### What the exercise asks
Below are some entries; write out each one of them exactly.

### Material provided
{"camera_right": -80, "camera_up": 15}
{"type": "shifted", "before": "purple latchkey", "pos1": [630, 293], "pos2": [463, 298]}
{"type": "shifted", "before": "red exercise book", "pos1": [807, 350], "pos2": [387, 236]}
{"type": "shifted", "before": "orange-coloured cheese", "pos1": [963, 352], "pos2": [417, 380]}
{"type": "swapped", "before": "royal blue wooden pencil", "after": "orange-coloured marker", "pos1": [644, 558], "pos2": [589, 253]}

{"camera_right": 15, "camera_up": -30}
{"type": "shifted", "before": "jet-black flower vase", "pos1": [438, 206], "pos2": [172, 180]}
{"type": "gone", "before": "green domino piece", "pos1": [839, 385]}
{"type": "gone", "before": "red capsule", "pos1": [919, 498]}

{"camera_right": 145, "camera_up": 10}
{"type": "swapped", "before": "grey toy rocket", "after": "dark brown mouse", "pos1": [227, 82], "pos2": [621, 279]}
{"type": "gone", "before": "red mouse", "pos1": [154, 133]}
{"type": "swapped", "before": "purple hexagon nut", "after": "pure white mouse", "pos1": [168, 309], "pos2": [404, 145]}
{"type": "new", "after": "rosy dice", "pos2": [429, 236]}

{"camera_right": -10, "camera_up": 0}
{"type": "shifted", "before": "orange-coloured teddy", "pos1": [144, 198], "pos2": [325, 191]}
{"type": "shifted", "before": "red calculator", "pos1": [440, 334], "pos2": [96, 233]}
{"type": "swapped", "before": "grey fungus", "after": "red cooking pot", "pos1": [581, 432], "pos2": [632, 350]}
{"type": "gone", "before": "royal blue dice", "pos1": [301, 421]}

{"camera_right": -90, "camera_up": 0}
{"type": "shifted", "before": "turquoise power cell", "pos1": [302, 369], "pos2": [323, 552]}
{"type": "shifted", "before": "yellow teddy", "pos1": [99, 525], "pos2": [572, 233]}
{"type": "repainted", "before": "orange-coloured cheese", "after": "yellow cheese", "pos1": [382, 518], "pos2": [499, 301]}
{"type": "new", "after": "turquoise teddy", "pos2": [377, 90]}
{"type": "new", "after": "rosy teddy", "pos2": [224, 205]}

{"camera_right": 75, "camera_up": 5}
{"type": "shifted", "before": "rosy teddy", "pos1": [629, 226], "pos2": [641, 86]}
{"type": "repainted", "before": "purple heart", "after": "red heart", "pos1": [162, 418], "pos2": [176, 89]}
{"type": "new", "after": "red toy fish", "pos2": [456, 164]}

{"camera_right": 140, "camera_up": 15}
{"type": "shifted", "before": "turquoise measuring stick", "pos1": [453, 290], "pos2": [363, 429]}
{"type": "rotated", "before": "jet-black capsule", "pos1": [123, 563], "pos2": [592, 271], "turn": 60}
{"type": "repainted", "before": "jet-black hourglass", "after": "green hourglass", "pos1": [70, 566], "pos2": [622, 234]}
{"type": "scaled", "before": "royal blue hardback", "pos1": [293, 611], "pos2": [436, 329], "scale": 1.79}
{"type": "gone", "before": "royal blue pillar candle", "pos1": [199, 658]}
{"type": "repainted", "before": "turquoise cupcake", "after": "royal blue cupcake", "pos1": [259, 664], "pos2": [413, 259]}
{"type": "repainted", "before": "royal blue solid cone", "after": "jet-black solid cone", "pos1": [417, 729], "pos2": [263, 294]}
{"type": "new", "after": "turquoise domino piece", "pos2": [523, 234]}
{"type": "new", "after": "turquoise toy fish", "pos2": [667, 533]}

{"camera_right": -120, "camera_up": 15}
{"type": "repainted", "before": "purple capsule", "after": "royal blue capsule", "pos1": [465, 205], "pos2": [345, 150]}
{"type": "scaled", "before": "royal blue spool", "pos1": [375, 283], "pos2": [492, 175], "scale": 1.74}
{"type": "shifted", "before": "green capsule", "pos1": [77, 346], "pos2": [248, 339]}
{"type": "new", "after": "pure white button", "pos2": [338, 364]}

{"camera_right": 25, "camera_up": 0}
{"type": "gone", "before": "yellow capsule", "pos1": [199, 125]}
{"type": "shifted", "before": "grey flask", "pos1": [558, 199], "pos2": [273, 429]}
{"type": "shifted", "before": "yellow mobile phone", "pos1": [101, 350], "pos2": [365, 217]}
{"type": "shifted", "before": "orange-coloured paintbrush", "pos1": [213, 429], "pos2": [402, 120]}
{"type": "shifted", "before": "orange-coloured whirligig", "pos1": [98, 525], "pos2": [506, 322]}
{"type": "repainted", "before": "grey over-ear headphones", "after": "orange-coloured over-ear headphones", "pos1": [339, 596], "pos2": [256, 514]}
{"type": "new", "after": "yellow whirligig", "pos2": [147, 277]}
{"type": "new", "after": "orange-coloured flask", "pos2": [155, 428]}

### Completed task
{"camera_right": -80, "camera_up": 15}
{"type": "shifted", "before": "purple latchkey", "pos1": [630, 293], "pos2": [463, 298]}
{"type": "shifted", "before": "red exercise book", "pos1": [807, 350], "pos2": [387, 236]}
{"type": "shifted", "before": "orange-coloured cheese", "pos1": [963, 352], "pos2": [417, 380]}
{"type": "swapped", "before": "royal blue wooden pencil", "after": "orange-coloured marker", "pos1": [644, 558], "pos2": [589, 253]}

{"camera_right": 15, "camera_up": -30}
{"type": "shifted", "before": "jet-black flower vase", "pos1": [438, 206], "pos2": [172, 180]}
{"type": "gone", "before": "green domino piece", "pos1": [839, 385]}
{"type": "gone", "before": "red capsule", "pos1": [919, 498]}

{"camera_right": 145, "camera_up": 10}
{"type": "swapped", "before": "grey toy rocket", "after": "dark brown mouse", "pos1": [227, 82], "pos2": [621, 279]}
{"type": "gone", "before": "red mouse", "pos1": [154, 133]}
{"type": "swapped", "before": "purple hexagon nut", "after": "pure white mouse", "pos1": [168, 309], "pos2": [404, 145]}
{"type": "new", "after": "rosy dice", "pos2": [429, 236]}

{"camera_right": -10, "camera_up": 0}
{"type": "shifted", "before": "orange-coloured teddy", "pos1": [144, 198], "pos2": [325, 191]}
{"type": "shifted", "before": "red calculator", "pos1": [440, 334], "pos2": [96, 233]}
{"type": "swapped", "before": "grey fungus", "after": "red cooking pot", "pos1": [581, 432], "pos2": [632, 350]}
{"type": "gone", "before": "royal blue dice", "pos1": [301, 421]}

{"camera_right": -90, "camera_up": 0}
{"type": "shifted", "before": "turquoise power cell", "pos1": [302, 369], "pos2": [323, 552]}
{"type": "shifted", "before": "yellow teddy", "pos1": [99, 525], "pos2": [572, 233]}
{"type": "repainted", "before": "orange-coloured cheese", "after": "yellow cheese", "pos1": [382, 518], "pos2": [499, 301]}
{"type": "new", "after": "turquoise teddy", "pos2": [377, 90]}
{"type": "new", "after": "rosy teddy", "pos2": [224, 205]}

{"camera_right": 75, "camera_up": 5}
{"type": "shifted", "before": "rosy teddy", "pos1": [629, 226], "pos2": [641, 86]}
{"type": "repainted", "before": "purple heart", "after": "red heart", "pos1": [162, 418], "pos2": [176, 89]}
{"type": "new", "after": "red toy fish", "pos2": [456, 164]}

{"camera_right": 140, "camera_up": 15}
{"type": "shifted", "before": "turquoise measuring stick", "pos1": [453, 290], "pos2": [363, 429]}
{"type": "rotated", "before": "jet-black capsule", "pos1": [123, 563], "pos2": [592, 271], "turn": 60}
{"type": "repainted", "before": "jet-black hourglass", "after": "green hourglass", "pos1": [70, 566], "pos2": [622, 234]}
{"type": "scaled", "before": "royal blue hardback", "pos1": [293, 611], "pos2": [436, 329], "scale": 1.79}
{"type": "gone", "before": "royal blue pillar candle", "pos1": [199, 658]}
{"type": "repainted", "before": "turquoise cupcake", "after": "royal blue cupcake", "pos1": [259, 664], "pos2": [413, 259]}
{"type": "repainted", "before": "royal blue solid cone", "after": "jet-black solid cone", "pos1": [417, 729], "pos2": [263, 294]}
{"type": "new", "after": "turquoise domino piece", "pos2": [523, 234]}
{"type": "new", "after": "turquoise toy fish", "pos2": [667, 533]}

{"camera_right": -120, "camera_up": 15}
{"type": "repainted", "before": "purple capsule", "after": "royal blue capsule", "pos1": [465, 205], "pos2": [345, 150]}
{"type": "scaled", "before": "royal blue spool", "pos1": [375, 283], "pos2": [492, 175], "scale": 1.74}
{"type": "shifted", "before": "green capsule", "pos1": [77, 346], "pos2": [248, 339]}
{"type": "new", "after": "pure white button", "pos2": [338, 364]}

{"camera_right": 25, "camera_up": 0}
{"type": "gone", "before": "yellow capsule", "pos1": [199, 125]}
{"type": "shifted", "before": "grey flask", "pos1": [558, 199], "pos2": [273, 429]}
{"type": "shifted", "before": "yellow mobile phone", "pos1": [101, 350], "pos2": [365, 217]}
{"type": "shifted", "before": "orange-coloured paintbrush", "pos1": [213, 429], "pos2": [402, 120]}
{"type": "shifted", "before": "orange-coloured whirligig", "pos1": [98, 525], "pos2": [506, 322]}
{"type": "repainted", "before": "grey over-ear headphones", "after": "orange-coloured over-ear headphones", "pos1": [339, 596], "pos2": [256, 514]}
{"type": "new", "after": "yellow whirligig", "pos2": [147, 277]}
{"type": "new", "after": "orange-coloured flask", "pos2": [155, 428]}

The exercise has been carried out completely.